EXERCISE DESCRIPTION: Please transcribe the entries that follow exactly as they stand, skipping each picture.

INPUT DATA:
● ● ● ● ● ● ●
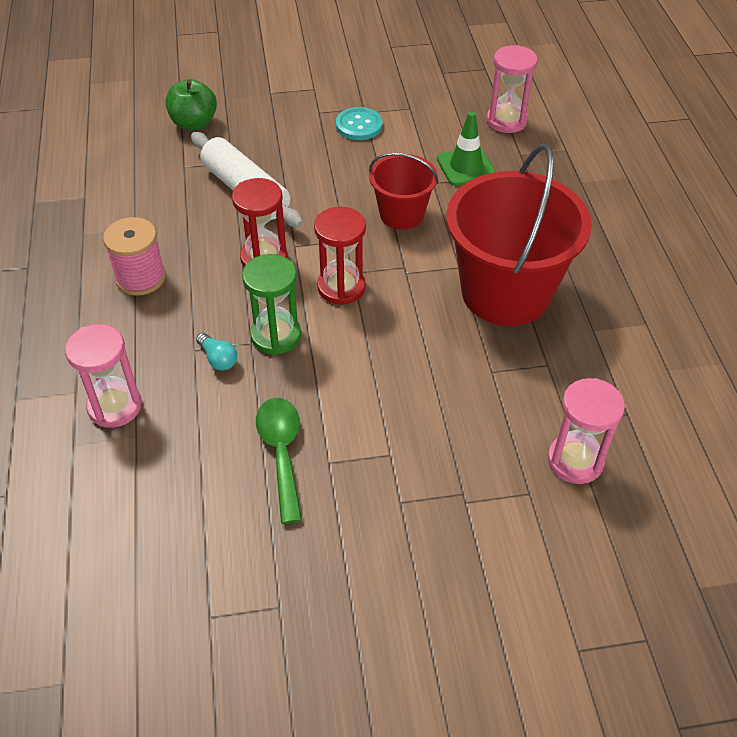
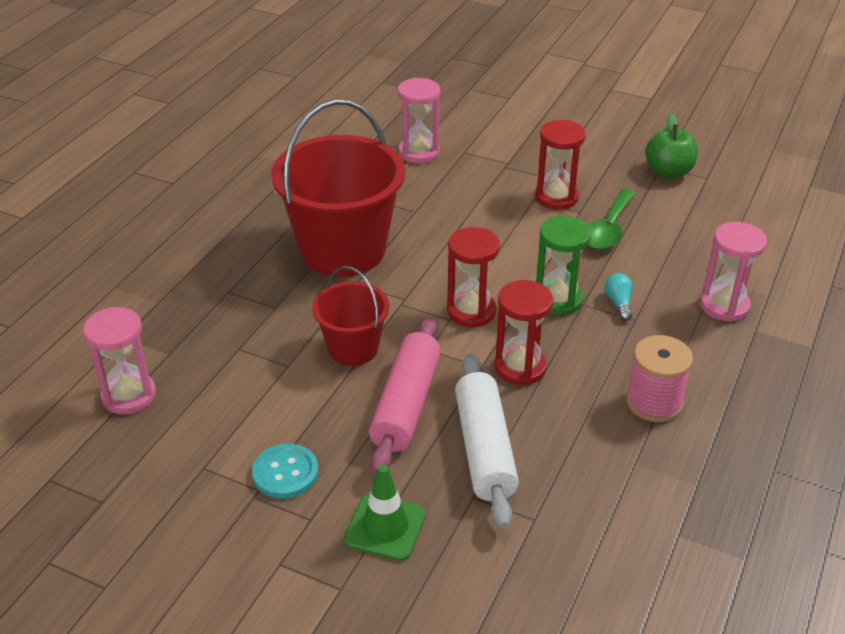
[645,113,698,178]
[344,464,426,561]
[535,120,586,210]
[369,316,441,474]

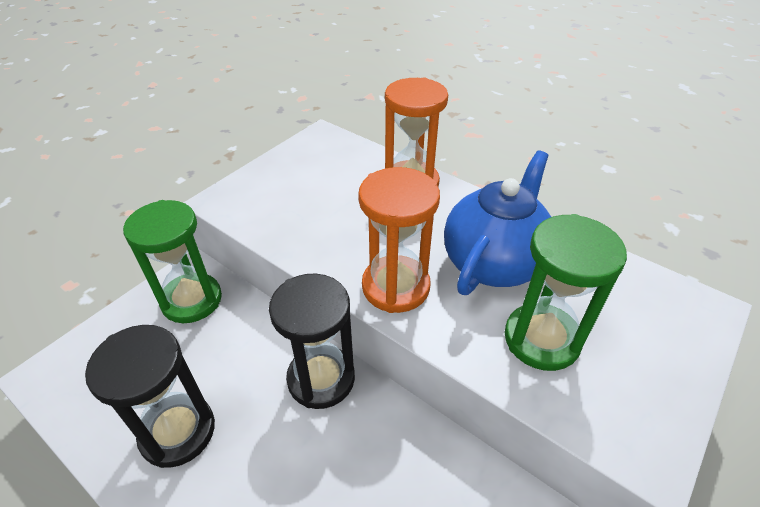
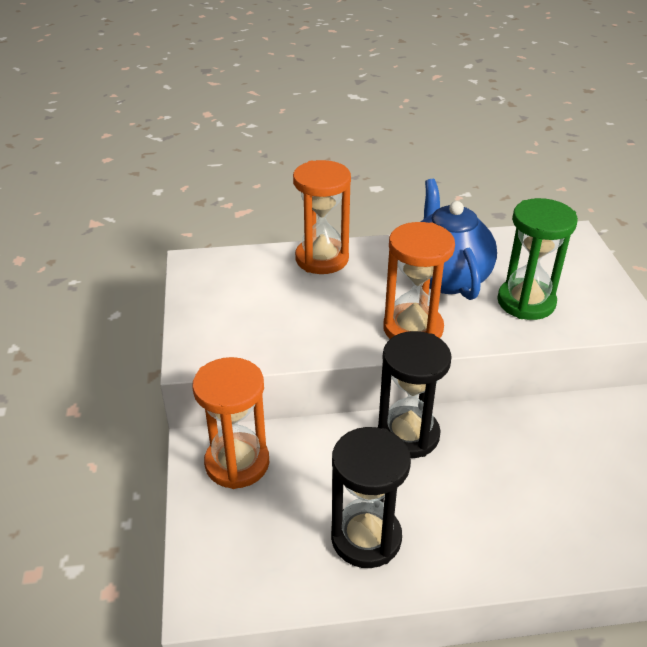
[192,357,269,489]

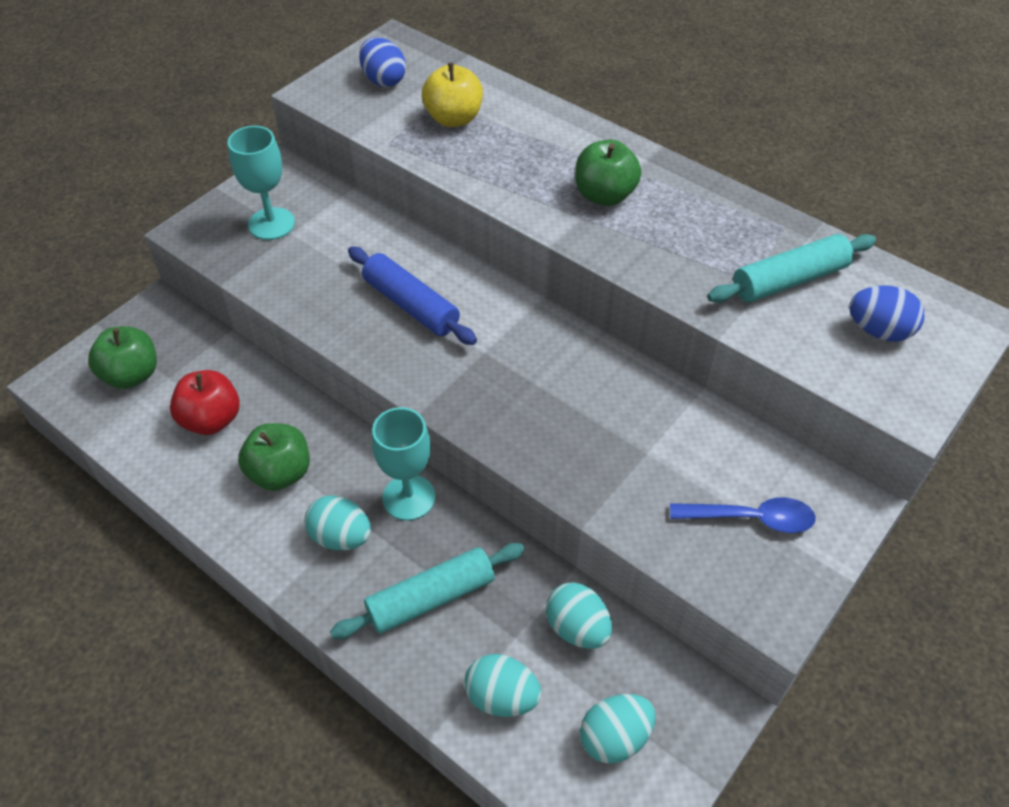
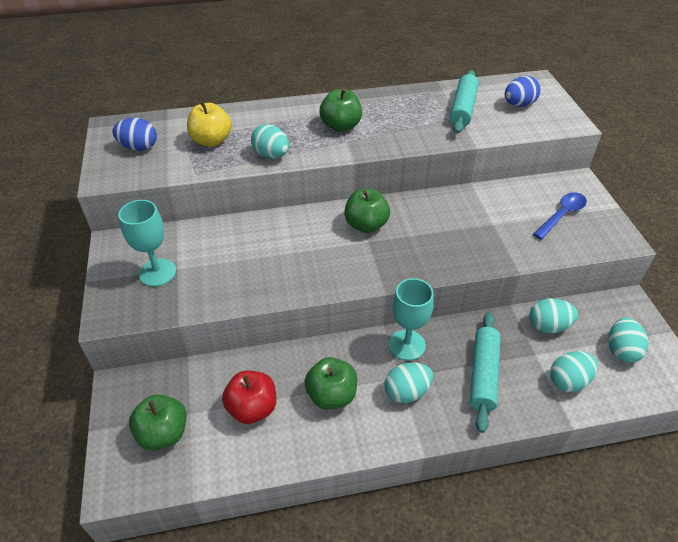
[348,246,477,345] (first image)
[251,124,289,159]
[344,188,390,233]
● ● ● ● ● ● ●
EXERCISE OUTPUT:
[645,113,698,178]
[344,464,426,561]
[535,120,586,210]
[369,316,441,474]

[192,357,269,489]

[348,246,477,345] (first image)
[251,124,289,159]
[344,188,390,233]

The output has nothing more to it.